§ **Supplied data**
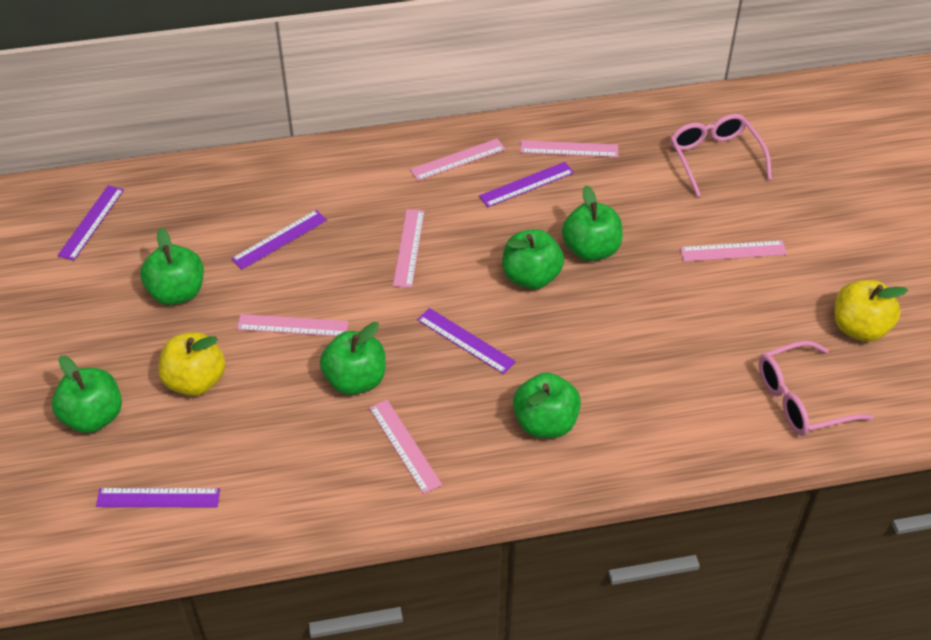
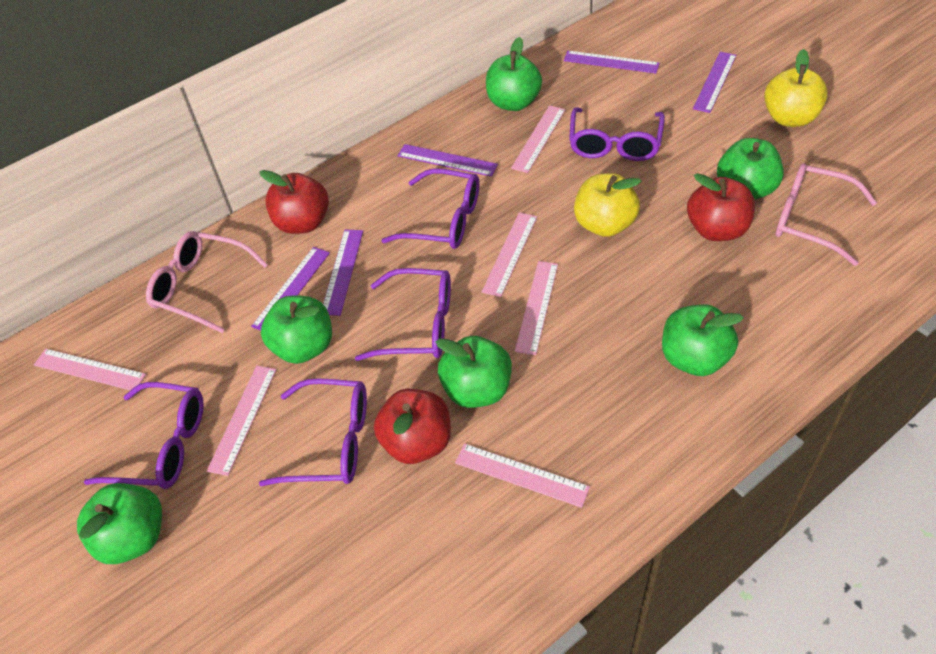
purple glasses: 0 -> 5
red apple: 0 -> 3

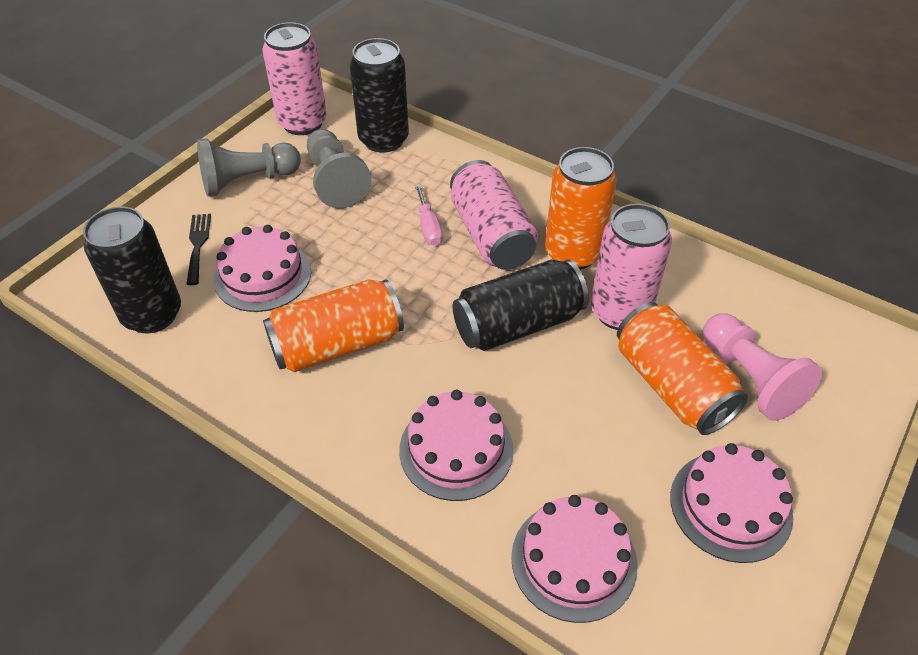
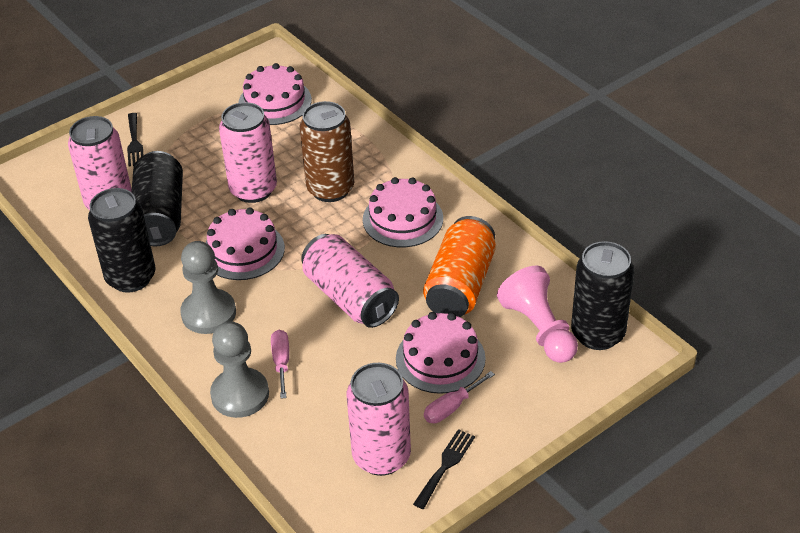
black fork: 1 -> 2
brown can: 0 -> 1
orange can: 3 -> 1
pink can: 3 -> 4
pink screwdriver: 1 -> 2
==
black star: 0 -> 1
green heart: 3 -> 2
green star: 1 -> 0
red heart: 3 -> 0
...
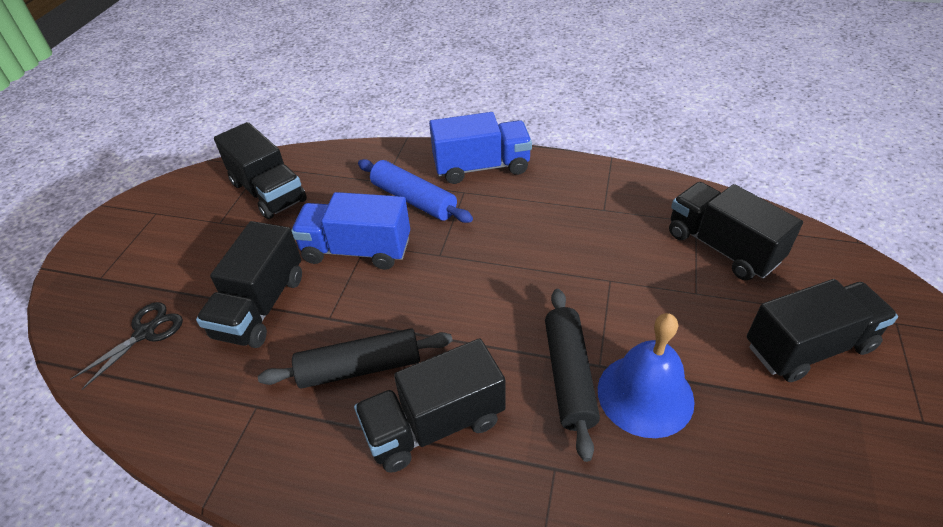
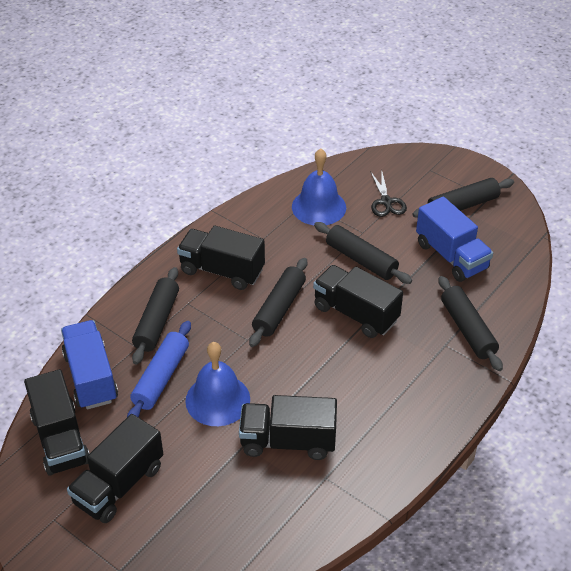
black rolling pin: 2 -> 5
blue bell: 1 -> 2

§ **Task to carry out**
When the line with "brown can: 0 -> 1" is reached in the data above, start copying there, and copy each line exactly until the line with "pink screwdriver: 1 -> 2" has been copied; copy nothing else.

§ **Response below**
brown can: 0 -> 1
orange can: 3 -> 1
pink can: 3 -> 4
pink screwdriver: 1 -> 2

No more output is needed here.